-- Source data follows --

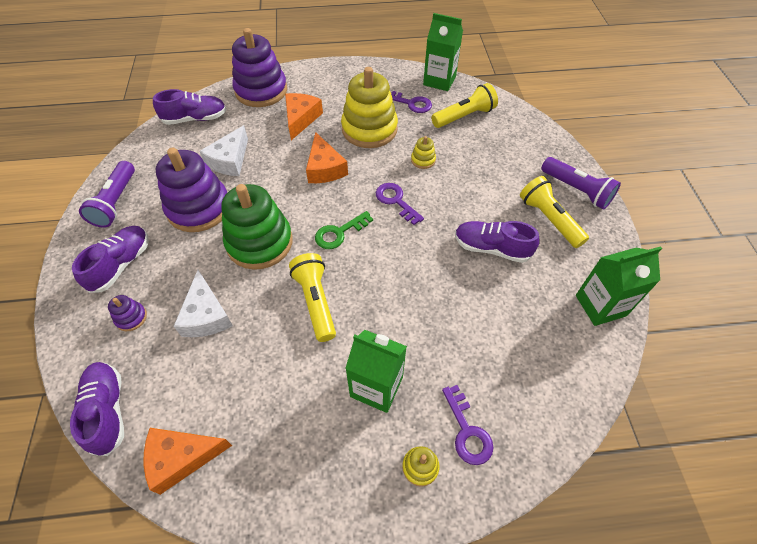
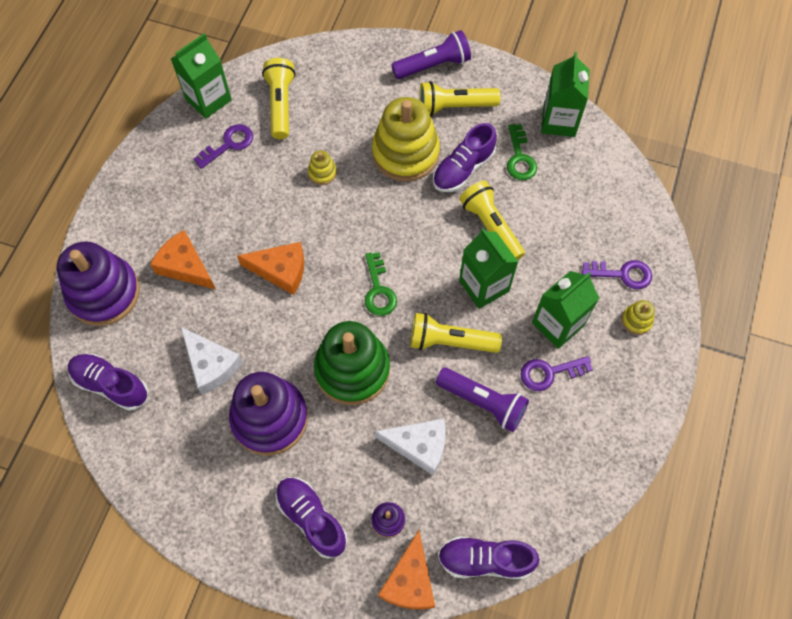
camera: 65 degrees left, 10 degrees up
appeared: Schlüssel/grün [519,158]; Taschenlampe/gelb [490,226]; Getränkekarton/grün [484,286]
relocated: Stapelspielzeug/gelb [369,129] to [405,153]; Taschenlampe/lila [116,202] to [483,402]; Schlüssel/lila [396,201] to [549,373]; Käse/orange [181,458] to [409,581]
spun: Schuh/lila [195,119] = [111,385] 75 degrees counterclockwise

-- Source data concluded --

#### [Assignment]
The material should be duplicated word for word, with no images included.

#### [Answer section]
camera: 65 degrees left, 10 degrees up
appeared: Schlüssel/grün [519,158]; Taschenlampe/gelb [490,226]; Getränkekarton/grün [484,286]
relocated: Stapelspielzeug/gelb [369,129] to [405,153]; Taschenlampe/lila [116,202] to [483,402]; Schlüssel/lila [396,201] to [549,373]; Käse/orange [181,458] to [409,581]
spun: Schuh/lila [195,119] = [111,385] 75 degrees counterclockwise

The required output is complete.